■ **PROBLEM**
Determine how many lines in the records that follow hold the string "point". Only that number should be returned.

■ **PROVIDED RECORDS**
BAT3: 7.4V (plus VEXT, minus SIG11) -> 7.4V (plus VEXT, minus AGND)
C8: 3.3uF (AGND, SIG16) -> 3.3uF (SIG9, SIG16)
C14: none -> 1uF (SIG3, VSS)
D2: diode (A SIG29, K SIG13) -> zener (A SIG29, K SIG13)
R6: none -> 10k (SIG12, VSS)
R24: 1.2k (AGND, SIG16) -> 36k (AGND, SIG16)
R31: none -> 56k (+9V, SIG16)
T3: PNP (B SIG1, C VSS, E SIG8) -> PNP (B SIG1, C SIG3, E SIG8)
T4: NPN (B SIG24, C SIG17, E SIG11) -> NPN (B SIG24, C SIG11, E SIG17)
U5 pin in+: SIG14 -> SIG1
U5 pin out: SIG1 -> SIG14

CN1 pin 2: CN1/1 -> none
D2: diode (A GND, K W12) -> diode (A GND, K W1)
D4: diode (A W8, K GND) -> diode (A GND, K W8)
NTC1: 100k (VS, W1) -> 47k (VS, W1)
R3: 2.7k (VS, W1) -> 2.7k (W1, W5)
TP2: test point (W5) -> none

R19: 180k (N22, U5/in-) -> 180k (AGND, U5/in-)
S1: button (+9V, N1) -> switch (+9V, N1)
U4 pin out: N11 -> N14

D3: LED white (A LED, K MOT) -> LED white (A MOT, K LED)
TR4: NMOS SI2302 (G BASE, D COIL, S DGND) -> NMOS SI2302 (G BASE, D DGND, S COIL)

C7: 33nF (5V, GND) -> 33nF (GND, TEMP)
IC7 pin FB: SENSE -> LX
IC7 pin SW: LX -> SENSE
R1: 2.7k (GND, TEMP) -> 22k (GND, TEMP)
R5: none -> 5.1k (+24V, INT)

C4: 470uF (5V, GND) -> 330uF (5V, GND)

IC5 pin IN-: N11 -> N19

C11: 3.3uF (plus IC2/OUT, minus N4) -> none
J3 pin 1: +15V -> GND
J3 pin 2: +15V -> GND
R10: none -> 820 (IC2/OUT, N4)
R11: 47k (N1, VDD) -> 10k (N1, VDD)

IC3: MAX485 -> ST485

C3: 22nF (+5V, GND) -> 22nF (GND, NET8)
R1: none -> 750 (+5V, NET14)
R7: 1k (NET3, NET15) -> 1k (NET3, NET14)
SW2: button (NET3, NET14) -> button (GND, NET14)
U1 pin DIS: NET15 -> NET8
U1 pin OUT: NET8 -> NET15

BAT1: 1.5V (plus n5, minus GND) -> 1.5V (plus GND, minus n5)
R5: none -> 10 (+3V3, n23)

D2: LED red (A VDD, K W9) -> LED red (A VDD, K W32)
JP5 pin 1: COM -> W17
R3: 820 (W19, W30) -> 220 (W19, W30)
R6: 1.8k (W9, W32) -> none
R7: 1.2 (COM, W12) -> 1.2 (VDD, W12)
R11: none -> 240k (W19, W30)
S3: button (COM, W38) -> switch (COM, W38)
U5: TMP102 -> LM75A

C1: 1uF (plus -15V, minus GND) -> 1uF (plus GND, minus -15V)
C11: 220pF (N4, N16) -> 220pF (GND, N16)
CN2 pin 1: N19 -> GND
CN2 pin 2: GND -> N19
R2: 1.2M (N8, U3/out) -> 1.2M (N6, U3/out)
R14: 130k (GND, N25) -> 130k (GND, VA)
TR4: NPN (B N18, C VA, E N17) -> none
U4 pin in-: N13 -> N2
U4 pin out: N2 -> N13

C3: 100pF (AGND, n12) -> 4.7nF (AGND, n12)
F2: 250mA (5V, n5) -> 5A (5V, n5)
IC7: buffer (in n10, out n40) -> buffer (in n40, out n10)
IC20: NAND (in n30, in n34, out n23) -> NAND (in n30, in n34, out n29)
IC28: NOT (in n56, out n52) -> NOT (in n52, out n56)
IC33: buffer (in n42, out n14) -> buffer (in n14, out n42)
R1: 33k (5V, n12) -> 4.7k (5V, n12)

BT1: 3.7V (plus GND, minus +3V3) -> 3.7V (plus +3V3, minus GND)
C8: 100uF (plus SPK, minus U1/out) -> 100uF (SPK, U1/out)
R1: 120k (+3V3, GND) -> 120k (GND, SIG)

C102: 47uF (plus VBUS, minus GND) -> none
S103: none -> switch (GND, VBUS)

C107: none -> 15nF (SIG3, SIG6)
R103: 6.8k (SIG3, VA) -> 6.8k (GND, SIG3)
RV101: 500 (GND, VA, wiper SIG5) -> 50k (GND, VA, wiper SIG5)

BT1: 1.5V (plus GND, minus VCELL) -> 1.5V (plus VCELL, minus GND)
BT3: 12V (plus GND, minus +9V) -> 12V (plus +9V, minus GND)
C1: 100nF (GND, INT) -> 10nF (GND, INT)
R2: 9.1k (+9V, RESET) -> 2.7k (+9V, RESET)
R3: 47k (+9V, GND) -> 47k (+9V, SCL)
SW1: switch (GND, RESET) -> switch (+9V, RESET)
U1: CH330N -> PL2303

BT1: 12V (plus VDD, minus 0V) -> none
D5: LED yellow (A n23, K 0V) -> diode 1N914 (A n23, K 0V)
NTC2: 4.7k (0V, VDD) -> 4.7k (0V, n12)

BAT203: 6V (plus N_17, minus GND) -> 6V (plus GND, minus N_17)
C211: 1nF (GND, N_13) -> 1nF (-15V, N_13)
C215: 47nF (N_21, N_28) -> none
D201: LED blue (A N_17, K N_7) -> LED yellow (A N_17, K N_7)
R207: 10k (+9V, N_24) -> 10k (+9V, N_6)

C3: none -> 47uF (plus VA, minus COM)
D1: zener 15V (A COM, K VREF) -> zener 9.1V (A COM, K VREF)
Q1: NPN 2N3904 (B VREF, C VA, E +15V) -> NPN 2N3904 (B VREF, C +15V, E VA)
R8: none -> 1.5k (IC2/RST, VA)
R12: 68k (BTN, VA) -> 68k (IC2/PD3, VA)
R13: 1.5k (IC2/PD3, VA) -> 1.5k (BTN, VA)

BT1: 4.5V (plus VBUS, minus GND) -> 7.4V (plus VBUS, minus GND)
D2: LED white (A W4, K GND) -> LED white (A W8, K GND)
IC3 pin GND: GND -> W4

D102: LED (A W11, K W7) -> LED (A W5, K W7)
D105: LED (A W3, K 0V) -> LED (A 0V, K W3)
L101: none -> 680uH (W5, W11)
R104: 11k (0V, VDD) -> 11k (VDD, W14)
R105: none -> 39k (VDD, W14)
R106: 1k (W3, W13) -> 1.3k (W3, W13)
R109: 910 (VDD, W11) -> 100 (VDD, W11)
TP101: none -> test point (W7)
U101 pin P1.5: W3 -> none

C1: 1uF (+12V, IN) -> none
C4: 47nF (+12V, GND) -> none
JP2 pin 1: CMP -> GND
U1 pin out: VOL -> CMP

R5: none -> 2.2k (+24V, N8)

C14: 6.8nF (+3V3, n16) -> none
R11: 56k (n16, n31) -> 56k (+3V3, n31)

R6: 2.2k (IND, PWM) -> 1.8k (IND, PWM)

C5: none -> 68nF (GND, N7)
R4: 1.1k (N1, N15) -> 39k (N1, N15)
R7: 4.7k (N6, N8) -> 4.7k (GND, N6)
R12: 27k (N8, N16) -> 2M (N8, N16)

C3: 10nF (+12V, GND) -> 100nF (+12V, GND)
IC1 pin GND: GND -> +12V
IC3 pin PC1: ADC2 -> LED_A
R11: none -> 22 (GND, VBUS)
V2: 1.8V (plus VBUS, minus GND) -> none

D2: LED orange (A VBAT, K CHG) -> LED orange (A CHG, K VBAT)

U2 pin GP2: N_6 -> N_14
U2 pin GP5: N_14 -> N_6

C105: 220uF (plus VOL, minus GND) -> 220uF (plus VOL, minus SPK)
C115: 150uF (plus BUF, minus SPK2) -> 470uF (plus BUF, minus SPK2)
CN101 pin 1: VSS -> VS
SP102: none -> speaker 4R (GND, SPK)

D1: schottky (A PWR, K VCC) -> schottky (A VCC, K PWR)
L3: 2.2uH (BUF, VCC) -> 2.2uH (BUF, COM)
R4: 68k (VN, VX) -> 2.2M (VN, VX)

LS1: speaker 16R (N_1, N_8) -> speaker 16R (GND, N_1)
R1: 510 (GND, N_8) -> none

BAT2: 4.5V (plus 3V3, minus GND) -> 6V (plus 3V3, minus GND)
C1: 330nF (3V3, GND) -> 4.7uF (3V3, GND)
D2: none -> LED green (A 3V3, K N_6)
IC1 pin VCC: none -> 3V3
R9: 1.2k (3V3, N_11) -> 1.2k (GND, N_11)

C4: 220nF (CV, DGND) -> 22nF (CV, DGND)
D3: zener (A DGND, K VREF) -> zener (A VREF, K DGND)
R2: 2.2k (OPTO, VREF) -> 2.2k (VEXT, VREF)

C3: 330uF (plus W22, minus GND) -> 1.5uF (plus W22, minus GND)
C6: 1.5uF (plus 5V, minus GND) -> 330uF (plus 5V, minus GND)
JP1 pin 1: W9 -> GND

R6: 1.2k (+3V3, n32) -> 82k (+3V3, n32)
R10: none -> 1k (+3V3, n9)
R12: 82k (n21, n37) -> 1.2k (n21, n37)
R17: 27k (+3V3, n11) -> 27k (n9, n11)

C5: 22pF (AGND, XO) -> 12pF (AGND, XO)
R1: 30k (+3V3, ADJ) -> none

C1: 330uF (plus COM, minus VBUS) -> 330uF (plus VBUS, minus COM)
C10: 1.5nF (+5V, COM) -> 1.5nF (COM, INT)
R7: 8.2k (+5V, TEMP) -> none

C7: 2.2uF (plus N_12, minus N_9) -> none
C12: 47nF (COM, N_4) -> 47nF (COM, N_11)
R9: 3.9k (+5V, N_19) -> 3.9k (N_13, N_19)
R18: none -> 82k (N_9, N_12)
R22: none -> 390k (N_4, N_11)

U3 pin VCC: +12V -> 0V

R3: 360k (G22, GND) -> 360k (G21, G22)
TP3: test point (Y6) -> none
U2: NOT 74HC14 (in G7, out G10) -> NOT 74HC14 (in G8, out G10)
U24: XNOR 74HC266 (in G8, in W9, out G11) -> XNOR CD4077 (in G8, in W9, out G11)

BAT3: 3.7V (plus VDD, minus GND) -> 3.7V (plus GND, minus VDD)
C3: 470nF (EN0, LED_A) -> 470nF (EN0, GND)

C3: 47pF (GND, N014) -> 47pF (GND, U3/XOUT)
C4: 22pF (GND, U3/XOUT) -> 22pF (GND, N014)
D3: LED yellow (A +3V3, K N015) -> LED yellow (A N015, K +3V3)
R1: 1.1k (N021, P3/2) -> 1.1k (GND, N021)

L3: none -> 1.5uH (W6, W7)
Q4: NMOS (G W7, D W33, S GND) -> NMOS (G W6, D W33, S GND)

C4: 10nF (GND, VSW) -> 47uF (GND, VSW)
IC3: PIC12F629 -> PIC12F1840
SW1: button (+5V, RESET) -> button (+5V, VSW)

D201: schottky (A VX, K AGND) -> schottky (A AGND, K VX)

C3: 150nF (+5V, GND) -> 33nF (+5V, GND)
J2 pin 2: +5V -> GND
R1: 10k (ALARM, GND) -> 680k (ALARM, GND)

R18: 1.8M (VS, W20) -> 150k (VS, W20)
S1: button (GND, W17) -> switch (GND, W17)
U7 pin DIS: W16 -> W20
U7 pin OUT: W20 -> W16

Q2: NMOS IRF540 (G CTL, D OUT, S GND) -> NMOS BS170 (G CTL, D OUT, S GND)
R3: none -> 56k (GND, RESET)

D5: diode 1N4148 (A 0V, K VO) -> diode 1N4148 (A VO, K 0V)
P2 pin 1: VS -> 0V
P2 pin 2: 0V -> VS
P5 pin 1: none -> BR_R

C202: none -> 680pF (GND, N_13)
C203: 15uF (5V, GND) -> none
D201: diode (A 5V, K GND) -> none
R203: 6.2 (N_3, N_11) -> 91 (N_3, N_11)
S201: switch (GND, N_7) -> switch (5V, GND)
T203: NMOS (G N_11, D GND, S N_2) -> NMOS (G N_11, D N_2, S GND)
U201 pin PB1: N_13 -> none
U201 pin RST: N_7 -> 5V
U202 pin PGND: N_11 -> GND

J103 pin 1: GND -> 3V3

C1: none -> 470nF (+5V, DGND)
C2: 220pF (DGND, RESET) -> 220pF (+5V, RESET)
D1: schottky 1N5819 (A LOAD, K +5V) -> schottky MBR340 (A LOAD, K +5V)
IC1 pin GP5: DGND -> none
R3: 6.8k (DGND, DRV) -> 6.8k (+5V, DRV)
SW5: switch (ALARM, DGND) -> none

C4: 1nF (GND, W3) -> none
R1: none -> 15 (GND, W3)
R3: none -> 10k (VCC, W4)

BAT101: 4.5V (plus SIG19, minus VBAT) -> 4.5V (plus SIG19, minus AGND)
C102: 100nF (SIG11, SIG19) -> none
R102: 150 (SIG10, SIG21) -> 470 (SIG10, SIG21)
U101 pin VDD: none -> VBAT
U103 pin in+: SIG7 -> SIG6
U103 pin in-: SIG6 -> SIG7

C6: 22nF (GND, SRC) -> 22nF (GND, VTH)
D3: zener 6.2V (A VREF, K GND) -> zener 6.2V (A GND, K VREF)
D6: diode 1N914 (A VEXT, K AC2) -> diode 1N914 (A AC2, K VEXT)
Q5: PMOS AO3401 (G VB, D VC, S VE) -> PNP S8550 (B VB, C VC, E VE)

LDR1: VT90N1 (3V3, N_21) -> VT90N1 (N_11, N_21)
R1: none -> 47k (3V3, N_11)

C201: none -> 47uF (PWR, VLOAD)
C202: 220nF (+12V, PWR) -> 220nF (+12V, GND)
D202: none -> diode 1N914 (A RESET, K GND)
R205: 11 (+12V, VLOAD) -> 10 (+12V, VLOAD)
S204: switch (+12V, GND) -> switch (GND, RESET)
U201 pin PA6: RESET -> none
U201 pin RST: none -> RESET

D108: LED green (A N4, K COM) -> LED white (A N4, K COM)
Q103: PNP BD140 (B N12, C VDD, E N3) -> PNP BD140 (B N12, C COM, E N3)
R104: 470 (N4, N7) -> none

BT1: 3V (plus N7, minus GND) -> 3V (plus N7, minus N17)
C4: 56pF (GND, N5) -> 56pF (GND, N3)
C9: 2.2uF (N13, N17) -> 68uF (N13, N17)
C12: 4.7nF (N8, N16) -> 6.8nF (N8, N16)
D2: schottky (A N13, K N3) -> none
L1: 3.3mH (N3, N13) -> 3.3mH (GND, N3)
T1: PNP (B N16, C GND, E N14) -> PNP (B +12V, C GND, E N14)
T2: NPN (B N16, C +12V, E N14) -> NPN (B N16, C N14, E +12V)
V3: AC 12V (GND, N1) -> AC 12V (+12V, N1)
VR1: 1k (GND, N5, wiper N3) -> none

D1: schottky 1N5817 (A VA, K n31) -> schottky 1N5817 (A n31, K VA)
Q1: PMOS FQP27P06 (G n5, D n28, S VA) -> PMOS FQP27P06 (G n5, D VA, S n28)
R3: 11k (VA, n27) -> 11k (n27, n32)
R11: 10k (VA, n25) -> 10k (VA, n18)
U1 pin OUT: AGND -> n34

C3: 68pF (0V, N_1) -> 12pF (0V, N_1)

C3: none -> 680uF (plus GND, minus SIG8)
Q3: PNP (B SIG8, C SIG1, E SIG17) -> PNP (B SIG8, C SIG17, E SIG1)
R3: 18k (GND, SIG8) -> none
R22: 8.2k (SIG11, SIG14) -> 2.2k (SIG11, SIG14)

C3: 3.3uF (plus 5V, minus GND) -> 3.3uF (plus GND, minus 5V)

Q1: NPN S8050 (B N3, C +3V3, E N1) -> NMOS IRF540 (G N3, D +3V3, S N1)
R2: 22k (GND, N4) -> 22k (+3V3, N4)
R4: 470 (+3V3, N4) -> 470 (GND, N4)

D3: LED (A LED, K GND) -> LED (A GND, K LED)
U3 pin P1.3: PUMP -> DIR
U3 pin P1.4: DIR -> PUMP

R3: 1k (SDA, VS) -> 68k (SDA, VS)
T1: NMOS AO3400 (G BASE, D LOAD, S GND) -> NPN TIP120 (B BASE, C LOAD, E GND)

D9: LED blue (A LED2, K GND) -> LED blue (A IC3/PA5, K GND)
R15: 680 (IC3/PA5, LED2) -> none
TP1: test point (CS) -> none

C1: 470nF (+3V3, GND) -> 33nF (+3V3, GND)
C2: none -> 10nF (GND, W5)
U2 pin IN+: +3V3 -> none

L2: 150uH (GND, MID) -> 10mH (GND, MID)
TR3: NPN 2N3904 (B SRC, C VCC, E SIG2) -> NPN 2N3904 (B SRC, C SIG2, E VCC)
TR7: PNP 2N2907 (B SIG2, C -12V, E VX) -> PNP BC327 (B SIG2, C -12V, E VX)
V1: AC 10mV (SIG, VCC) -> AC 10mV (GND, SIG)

■ **RESPONSE TO THIS EXERCISE**
4